Action item
Each entry below should be printed exactly, with every image left out.
▬▬▬▬▬▬▬▬▬▬
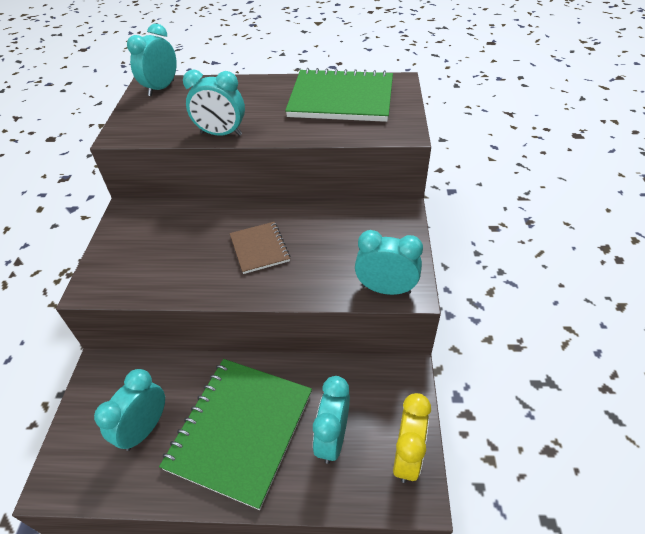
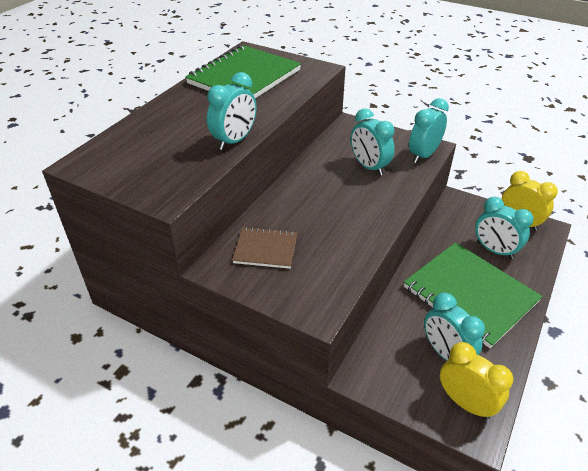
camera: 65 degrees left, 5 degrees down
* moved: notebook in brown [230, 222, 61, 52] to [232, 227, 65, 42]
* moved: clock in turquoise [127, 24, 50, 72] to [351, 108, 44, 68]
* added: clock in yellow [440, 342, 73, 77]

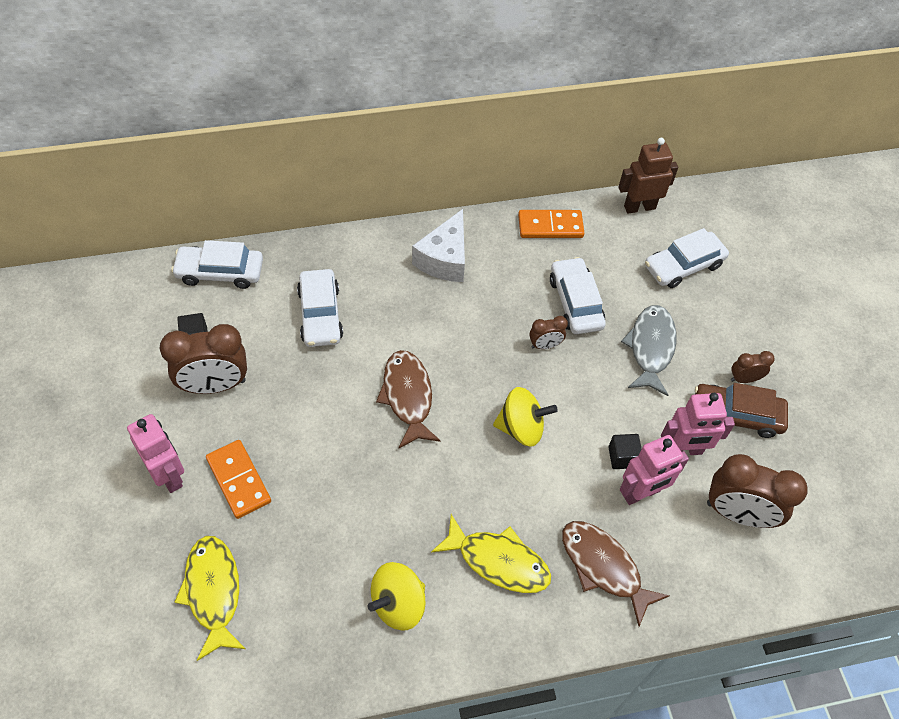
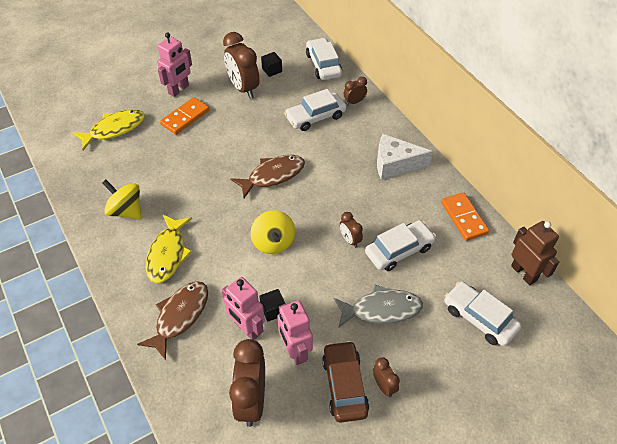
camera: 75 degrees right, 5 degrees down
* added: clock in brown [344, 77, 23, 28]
▬▬▬▬▬▬▬▬▬▬
Output
camera: 65 degrees left, 5 degrees down
* moved: notebook in brown [230, 222, 61, 52] to [232, 227, 65, 42]
* moved: clock in turquoise [127, 24, 50, 72] to [351, 108, 44, 68]
* added: clock in yellow [440, 342, 73, 77]

camera: 75 degrees right, 5 degrees down
* added: clock in brown [344, 77, 23, 28]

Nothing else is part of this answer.